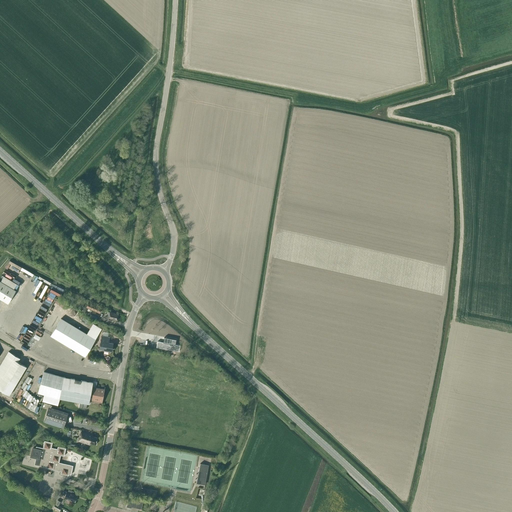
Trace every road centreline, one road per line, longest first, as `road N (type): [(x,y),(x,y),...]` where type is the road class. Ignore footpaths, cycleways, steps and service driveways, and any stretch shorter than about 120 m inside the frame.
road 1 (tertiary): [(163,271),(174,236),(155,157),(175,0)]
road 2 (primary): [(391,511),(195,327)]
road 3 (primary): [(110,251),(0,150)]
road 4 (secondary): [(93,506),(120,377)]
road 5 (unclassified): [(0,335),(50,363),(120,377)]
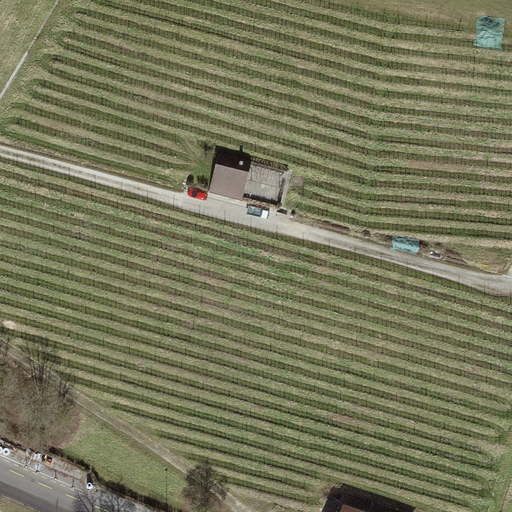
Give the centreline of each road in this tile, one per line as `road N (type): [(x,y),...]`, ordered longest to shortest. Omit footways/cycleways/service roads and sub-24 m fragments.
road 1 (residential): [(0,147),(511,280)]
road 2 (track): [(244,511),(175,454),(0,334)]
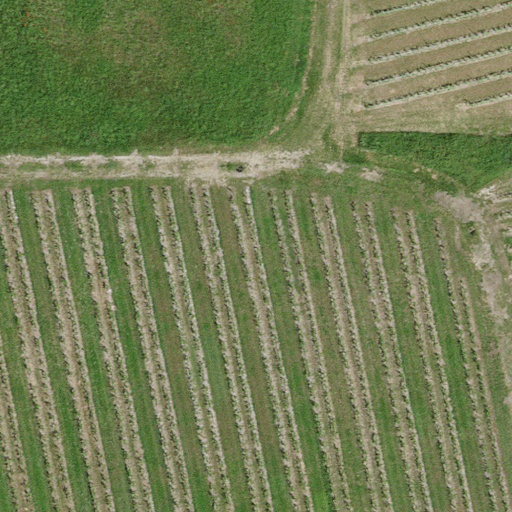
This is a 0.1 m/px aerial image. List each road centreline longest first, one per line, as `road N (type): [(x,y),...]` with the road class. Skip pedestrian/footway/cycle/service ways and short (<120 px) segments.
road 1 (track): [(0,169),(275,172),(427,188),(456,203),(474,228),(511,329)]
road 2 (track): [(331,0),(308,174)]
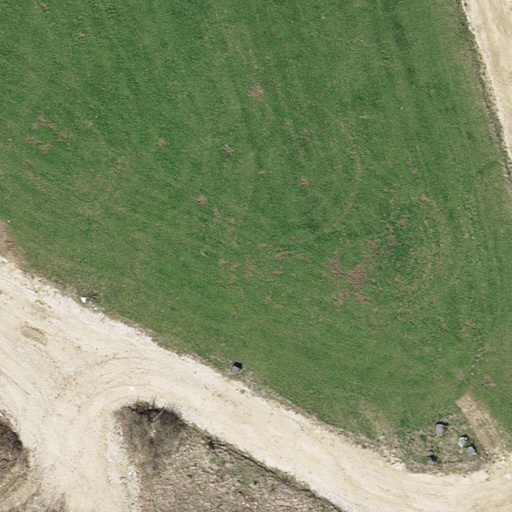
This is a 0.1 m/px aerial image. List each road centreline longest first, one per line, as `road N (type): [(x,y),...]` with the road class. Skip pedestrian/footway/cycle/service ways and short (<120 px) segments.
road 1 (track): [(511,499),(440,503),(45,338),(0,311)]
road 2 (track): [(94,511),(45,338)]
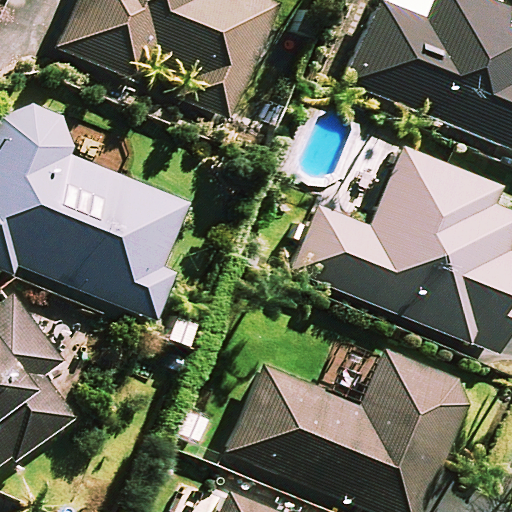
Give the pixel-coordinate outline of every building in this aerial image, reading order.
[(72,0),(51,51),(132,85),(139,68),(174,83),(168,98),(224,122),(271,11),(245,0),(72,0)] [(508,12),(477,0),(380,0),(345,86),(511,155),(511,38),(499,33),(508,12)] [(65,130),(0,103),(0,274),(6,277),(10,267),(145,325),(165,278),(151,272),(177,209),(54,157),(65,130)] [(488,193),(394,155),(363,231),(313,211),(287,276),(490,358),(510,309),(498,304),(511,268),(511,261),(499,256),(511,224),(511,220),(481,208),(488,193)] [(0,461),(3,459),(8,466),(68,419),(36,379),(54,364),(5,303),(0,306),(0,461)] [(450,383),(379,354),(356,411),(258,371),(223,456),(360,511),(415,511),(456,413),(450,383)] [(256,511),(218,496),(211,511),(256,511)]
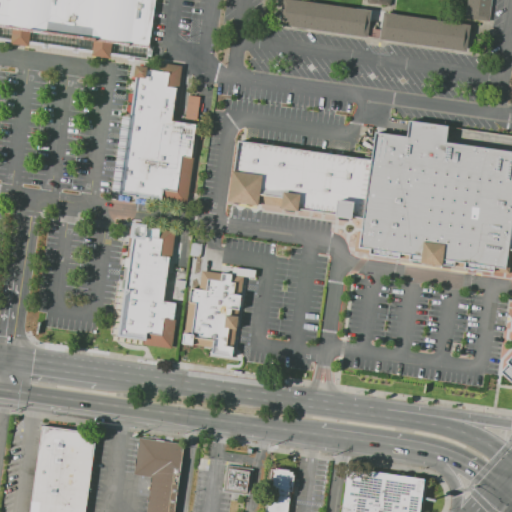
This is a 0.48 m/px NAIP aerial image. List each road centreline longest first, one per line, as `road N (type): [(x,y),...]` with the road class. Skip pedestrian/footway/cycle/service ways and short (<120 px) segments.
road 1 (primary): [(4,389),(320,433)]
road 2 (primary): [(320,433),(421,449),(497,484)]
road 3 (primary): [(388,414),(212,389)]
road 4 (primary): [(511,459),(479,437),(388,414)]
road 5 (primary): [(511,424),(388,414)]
+ + + + +
Goal of the exercise: Please write out each line of the material above as a JSON list of strings, one string per line, with blank lines and the pictures left out.

Exercise response:
[
  "Trace every road centreline, one road per line, longest first, as `road N (type): [(x,y),(x,y),...]` where type is the road class. Ignore footpaths, cycleways, steps and service driveways, and any stretch shorter than about 120 m inside the frame.",
  "road 1 (tertiary): [(163,271),(174,236),(155,157),(175,0)]",
  "road 2 (primary): [(391,511),(195,327)]",
  "road 3 (primary): [(110,251),(0,150)]",
  "road 4 (secondary): [(93,506),(120,377)]",
  "road 5 (unclassified): [(0,335),(50,363),(120,377)]",
  "Give the centreline of each road in this tile, one per line as `road N (type): [(x,y),...]`, ordered longest to shortest. Omit footways/cycleways/service roads and sub-24 m fragments.",
  "road 1 (residential): [(0,147),(511,280)]",
  "road 2 (track): [(244,511),(175,454),(0,334)]",
  "This is a 0.1 m/px aerial image. List each road centreline longest first, one per line, as `road N (type): [(x,y),...]` with the road class. Skip pedestrian/footway/cycle/service ways and short (<120 px) segments.",
  "road 1 (track): [(0,169),(275,172),(427,188),(456,203),(474,228),(511,329)]",
  "road 2 (track): [(331,0),(308,174)]",
  "This is a 0.1 m/px aerial image. List each road centreline longest first, one per line, as `road N (type): [(x,y),...]` with the road class. Skip pedestrian/footway/cycle/service ways and short (<120 px) segments.",
  "road 1 (track): [(511,499),(440,503),(45,338),(0,311)]",
  "road 2 (track): [(94,511),(45,338)]",
  "Give the pixel-coordinate outline of every building in this aerial image, reading order.",
  "[(72,0),(51,51),(132,85),(139,68),(174,83),(168,98),(224,122),(271,11),(245,0),(72,0)] [(508,12),(477,0),(380,0),(345,86),(511,155),(511,38),(499,33),(508,12)] [(65,130),(0,103),(0,274),(6,277),(10,267),(145,325),(165,278),(151,272),(177,209),(54,157),(65,130)] [(488,193),(394,155),(363,231),(313,211),(287,276),(490,358),(510,309),(498,304),(511,268),(511,261),(499,256),(511,224),(511,220),(481,208),(488,193)] [(0,461),(3,459),(8,466),(68,419),(36,379),(54,364),(5,303),(0,306),(0,461)] [(450,383),(379,354),(356,411),(258,371),(223,456),(360,511),(415,511),(456,413),(450,383)] [(256,511),(218,496),(211,511),(256,511)]",
  "This is a 0.48 m/px NAIP aerial image. List each road centreline longest first, one per line, as `road N (type): [(x,y),...]` with the road class. Skip pedestrian/footway/cycle/service ways and short (<120 px) segments.",
  "road 1 (primary): [(4,389),(320,433)]",
  "road 2 (primary): [(320,433),(421,449),(497,484)]",
  "road 3 (primary): [(388,414),(212,389)]",
  "road 4 (primary): [(511,459),(479,437),(388,414)]",
  "road 5 (primary): [(511,424),(388,414)]"
]